HOW TO COMPLETE THIS TASK. Transcribe, without alteration, only the lines from the one containing "purple ellipse: (346, 323)" through the last line of the material, both ends included.

MATERIAL SUPPLIED.
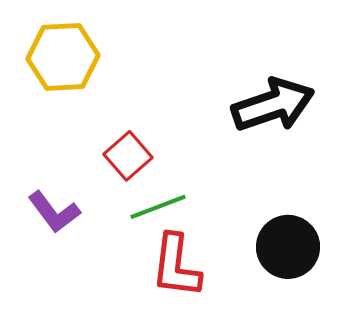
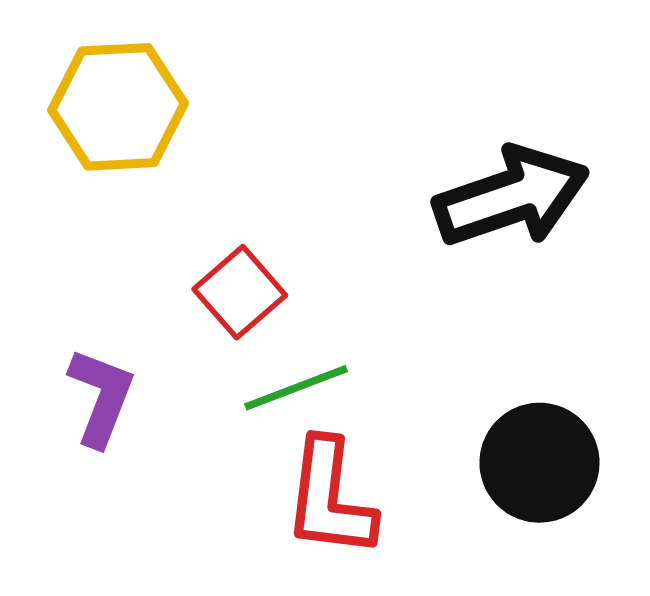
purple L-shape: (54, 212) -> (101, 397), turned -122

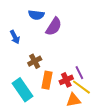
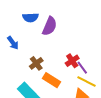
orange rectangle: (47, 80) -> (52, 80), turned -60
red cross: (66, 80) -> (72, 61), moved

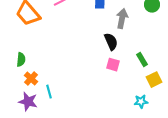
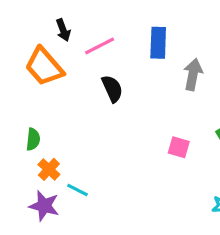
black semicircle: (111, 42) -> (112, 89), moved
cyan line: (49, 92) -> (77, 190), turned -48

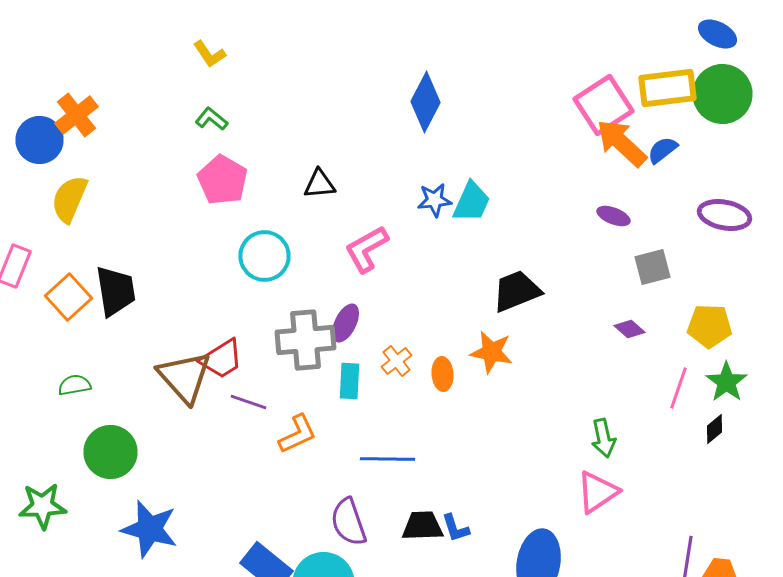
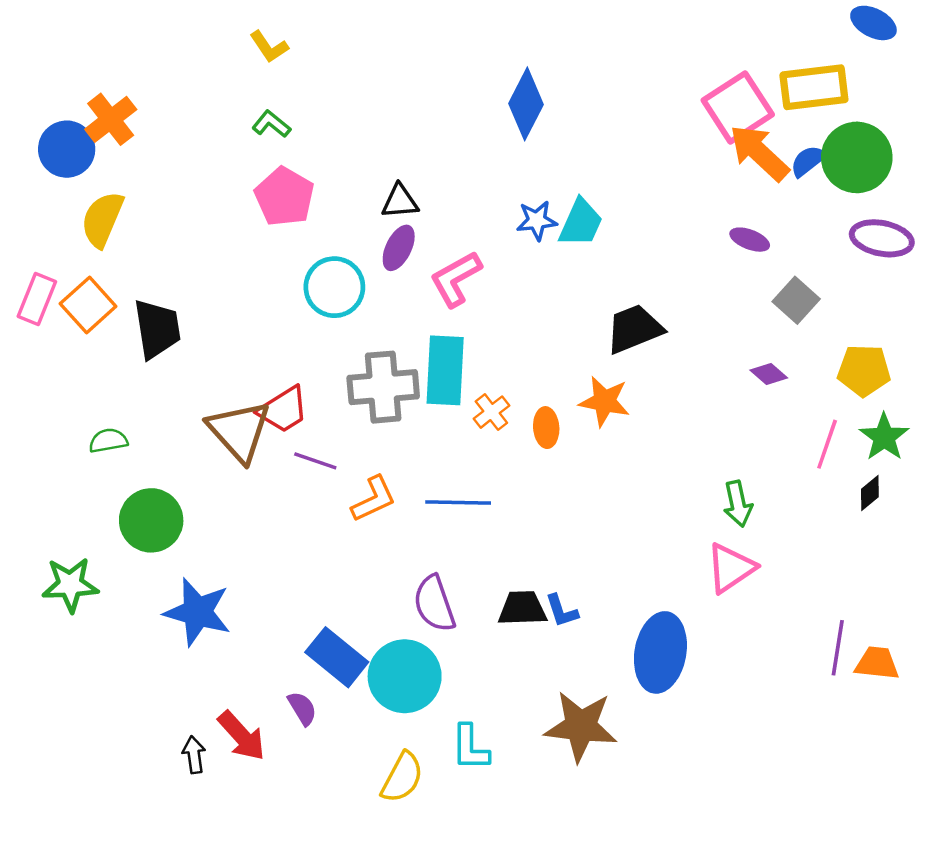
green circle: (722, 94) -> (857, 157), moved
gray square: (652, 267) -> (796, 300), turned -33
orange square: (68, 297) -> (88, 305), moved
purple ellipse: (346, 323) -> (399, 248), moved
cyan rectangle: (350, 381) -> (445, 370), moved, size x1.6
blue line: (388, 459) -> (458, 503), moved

RESPONSE BELOW.
purple ellipse: (346, 323) -> (399, 248), moved
cyan rectangle: (350, 381) -> (445, 370), moved, size x1.6
blue line: (388, 459) -> (458, 503), moved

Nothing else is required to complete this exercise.